What to work on — Without including the pictures, copy each line below exactly as it reads.

Collected data entries:
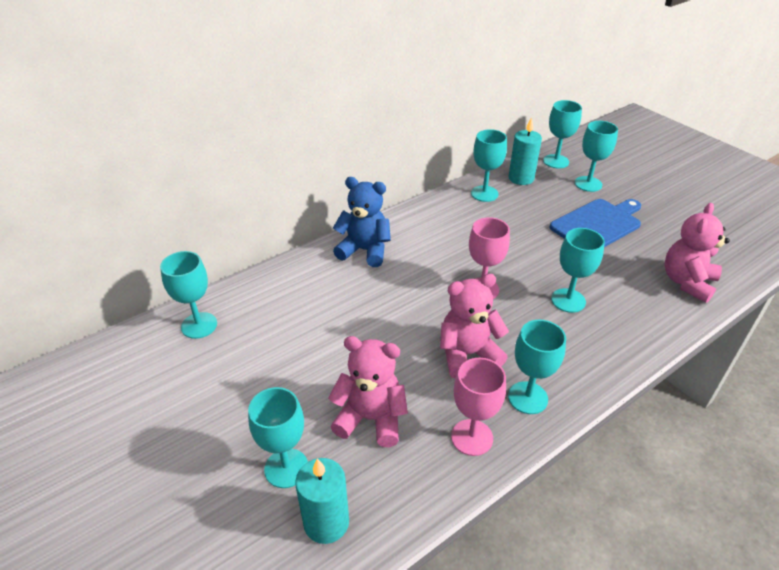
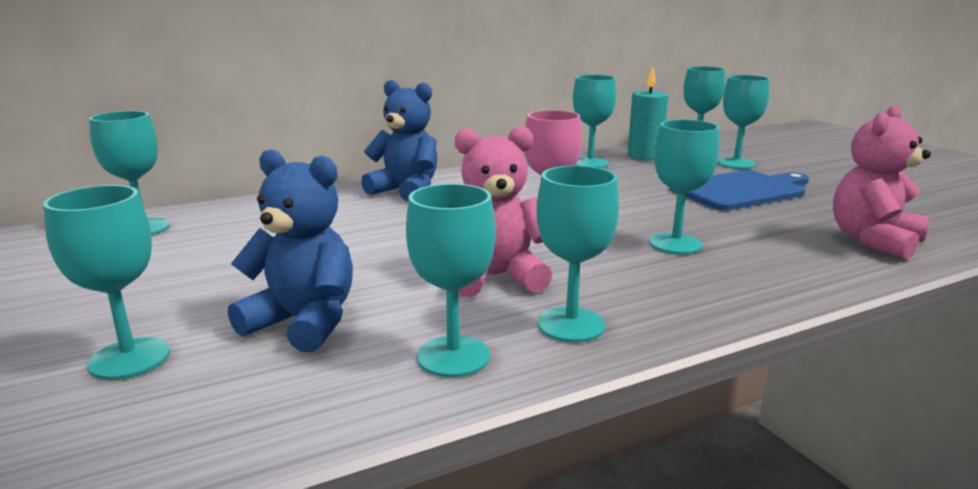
camera: 10 degrees right, 20 degrees down
(326, 522) = (134, 426): turquoise candle -> none
(371, 418) = (304, 322): pink teddy bear -> blue teddy bear
(472, 437) = (453, 356): pink goblet -> turquoise goblet

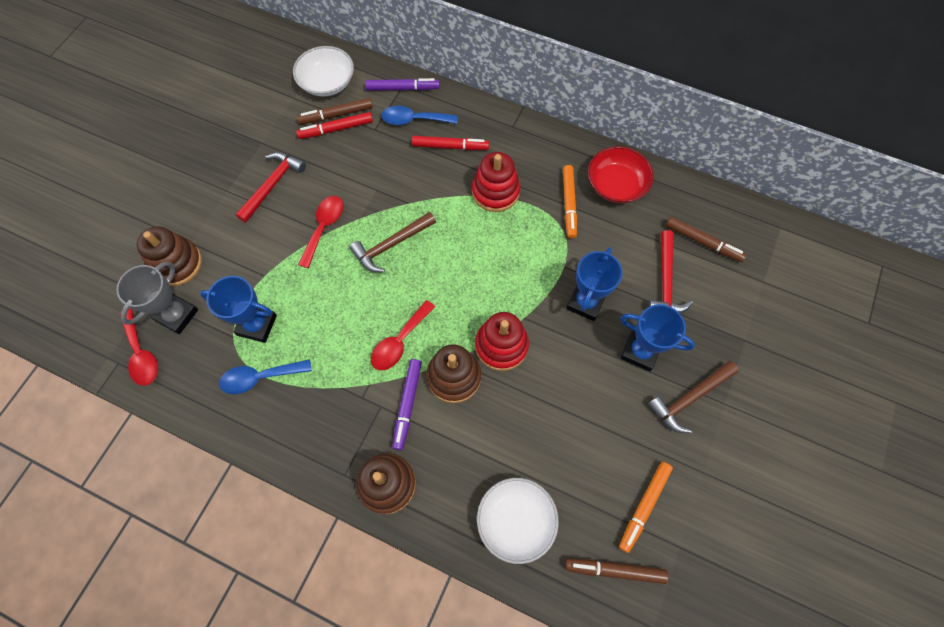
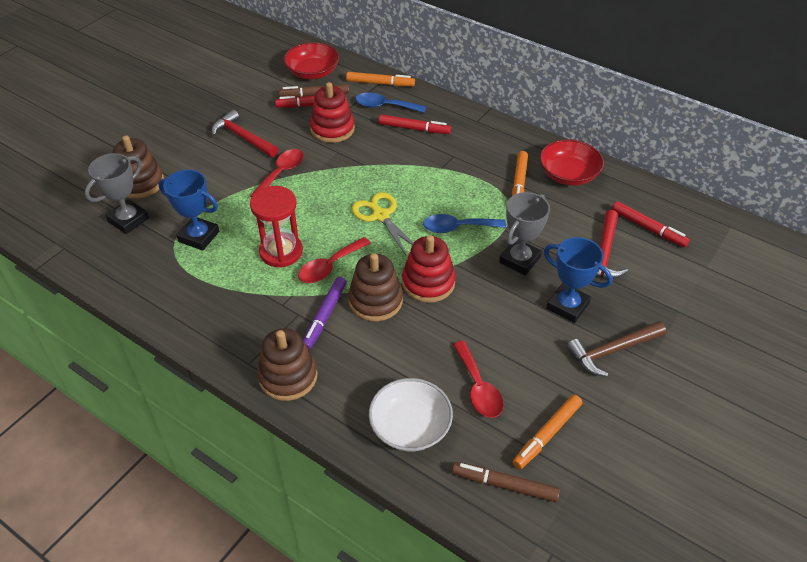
camera: 10 degrees right, 20 degrees down
(141, 354) = (87, 244): red spoon -> red spoon (478, 387)
(260, 377) = (190, 276): blue spoon -> blue spoon (457, 227)
(272, 185) = (243, 137): red hammer -> red hammer turned 90 degrees counterclockwise
(327, 82) = (312, 72): white bowl -> red bowl
(346, 331) = (281, 252): none -> red hourglass
(391, 245) = (340, 193): brown hammer -> none
(402, 88) = (380, 83): purple marker -> orange marker
(438, 268) = (381, 216): none -> yellow scissors
(495, 191) = (449, 166): red stacking toy -> red stacking toy (332, 129)
(585, 302) = (519, 260): blue trophy -> grey trophy
(703, 242) = (648, 228): brown marker -> red marker

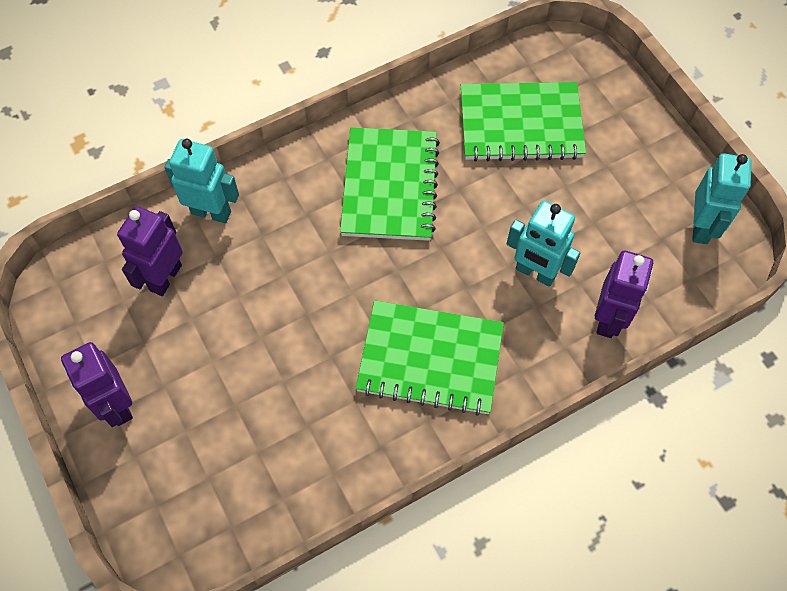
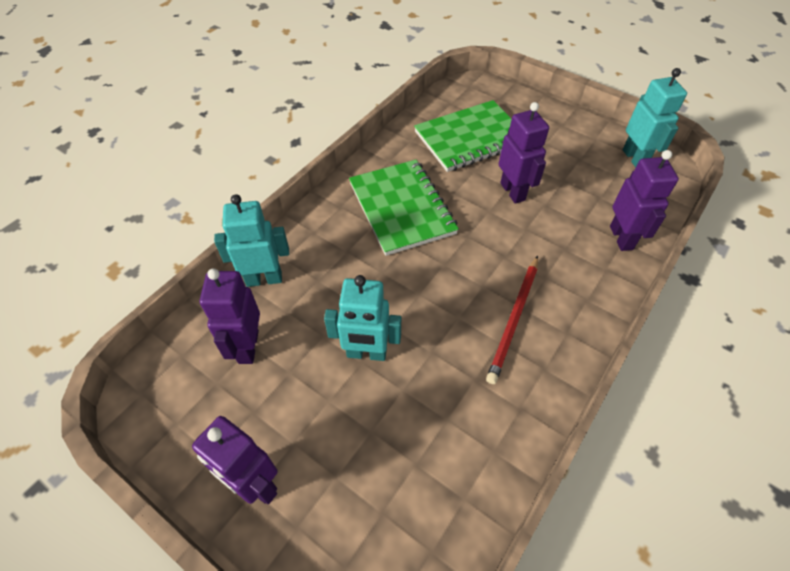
camera: 25 degrees left, 10 degrees down
(430, 359) = (514, 319): green notebook -> red pencil
(525, 214) = (513, 191): none -> purple robot
(535, 273) = (548, 227): turquoise robot -> turquoise robot (366, 353)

Answer to the exercise —
camera: 10 degrees right, 20 degrees down
(326, 522) = (134, 426): turquoise candle -> none
(371, 418) = (304, 322): pink teddy bear -> blue teddy bear
(472, 437) = (453, 356): pink goblet -> turquoise goblet

camera: 10 degrees right, 20 degrees down
(141, 354) = (87, 244): red spoon -> red spoon (478, 387)
(260, 377) = (190, 276): blue spoon -> blue spoon (457, 227)
(272, 185) = (243, 137): red hammer -> red hammer turned 90 degrees counterclockwise
(327, 82) = (312, 72): white bowl -> red bowl
(346, 331) = (281, 252): none -> red hourglass
(391, 245) = (340, 193): brown hammer -> none
(402, 88) = (380, 83): purple marker -> orange marker
(438, 268) = (381, 216): none -> yellow scissors
(495, 191) = (449, 166): red stacking toy -> red stacking toy (332, 129)
(585, 302) = (519, 260): blue trophy -> grey trophy
(703, 242) = (648, 228): brown marker -> red marker

camera: 25 degrees left, 10 degrees down
(430, 359) = (514, 319): green notebook -> red pencil
(525, 214) = (513, 191): none -> purple robot
(535, 273) = (548, 227): turquoise robot -> turquoise robot (366, 353)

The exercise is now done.